:: ENTRIES SHOWN ::

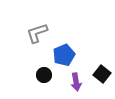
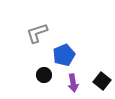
black square: moved 7 px down
purple arrow: moved 3 px left, 1 px down
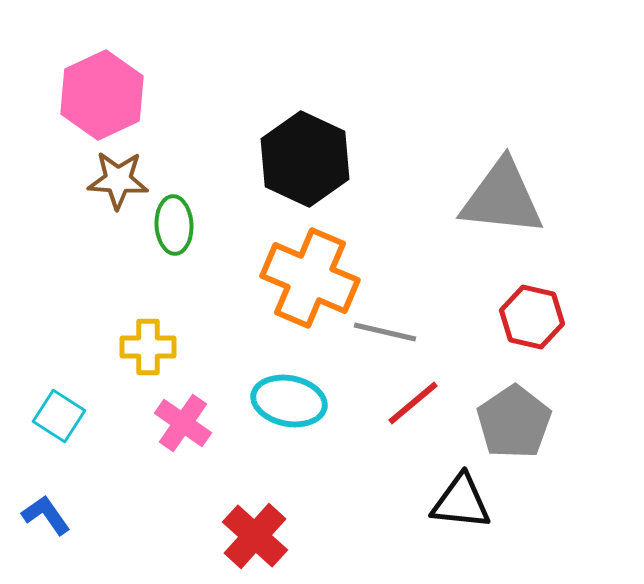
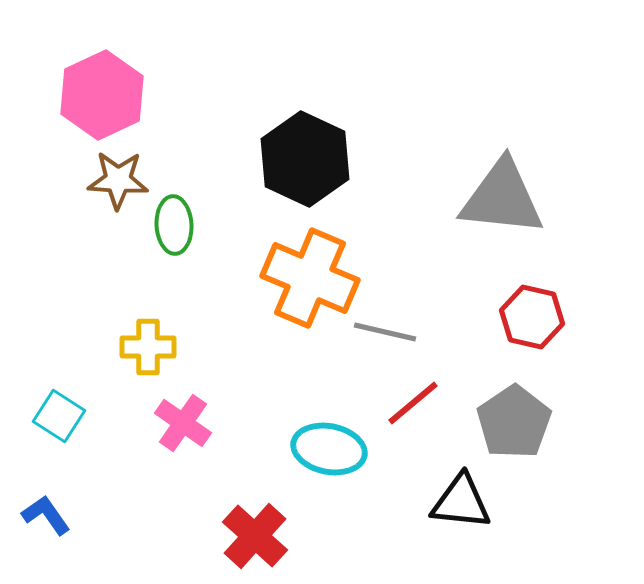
cyan ellipse: moved 40 px right, 48 px down
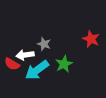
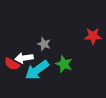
red star: moved 2 px right, 3 px up; rotated 24 degrees counterclockwise
white arrow: moved 1 px left, 3 px down
green star: rotated 24 degrees counterclockwise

:::

▶ **TASK REQUIREMENTS**: Look through the data above. Each line containing the word "rotated" needs to be copied.

▶ **WRITTEN RESPONSE**:
red star: moved 2 px right, 3 px up; rotated 24 degrees counterclockwise
green star: rotated 24 degrees counterclockwise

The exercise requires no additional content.